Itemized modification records
======

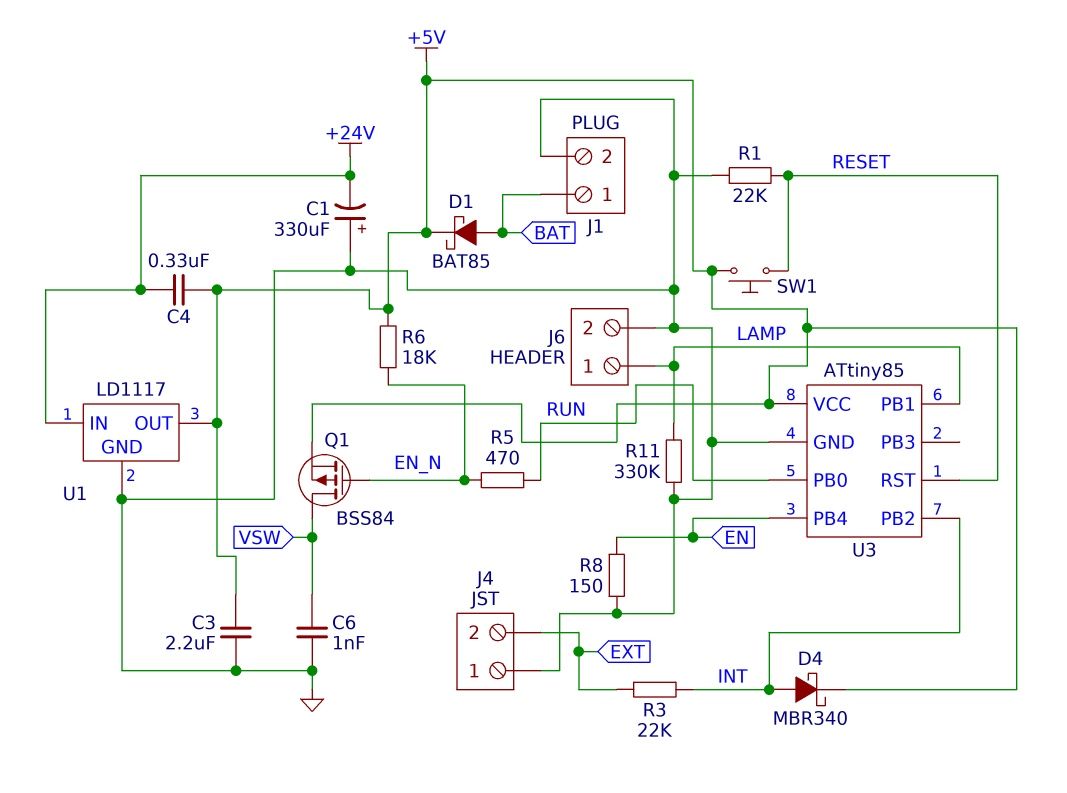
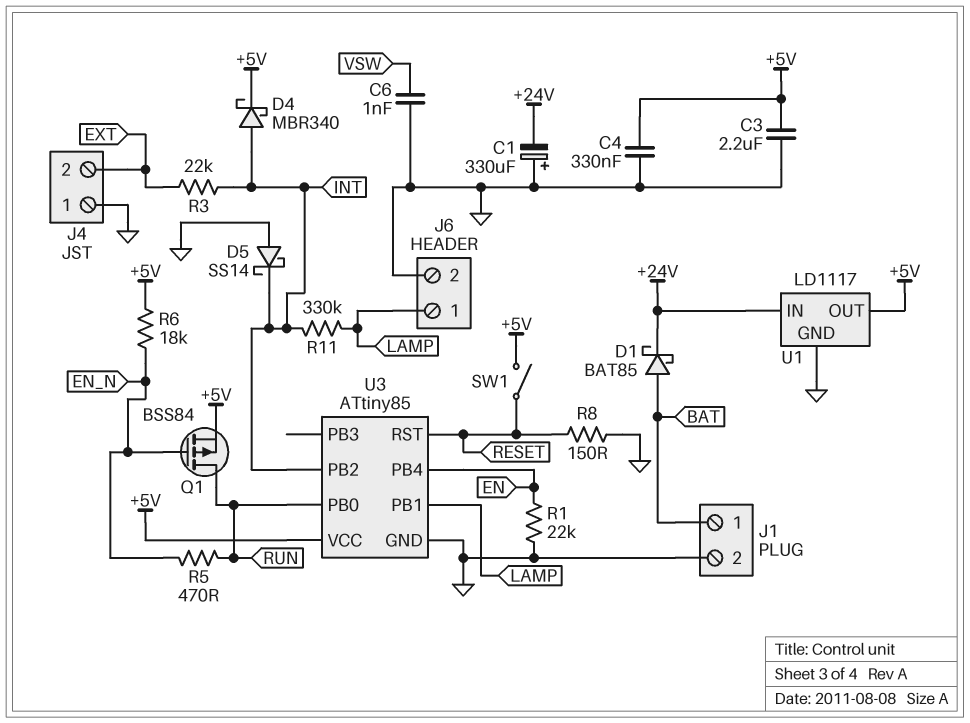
C4: 330nF (+5V, +24V) -> 330nF (+5V, GND)
D1: schottky BAT85 (A BAT, K +5V) -> schottky BAT85 (A BAT, K +24V)
D5: none -> schottky SS14 (A GND, K INT)
Q1: PMOS BSS84 (G EN_N, D VSW, S +5V) -> PMOS BSS84 (G EN_N, D RUN, S +5V)
R1: 22k (GND, RESET) -> 22k (EN, GND)
R8: 150 (EN, GND) -> 150 (GND, RESET)
R11: 330k (GND, LAMP) -> 330k (INT, LAMP)
SW1: button (+5V, RESET) -> switch (+5V, RESET)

======

* **PROBLEM**
Copy out each line of the data that includes the string "schottky".

* **TASK SOLUTION**
D1: schottky BAT85 (A BAT, K +5V) -> schottky BAT85 (A BAT, K +24V)
D5: none -> schottky SS14 (A GND, K INT)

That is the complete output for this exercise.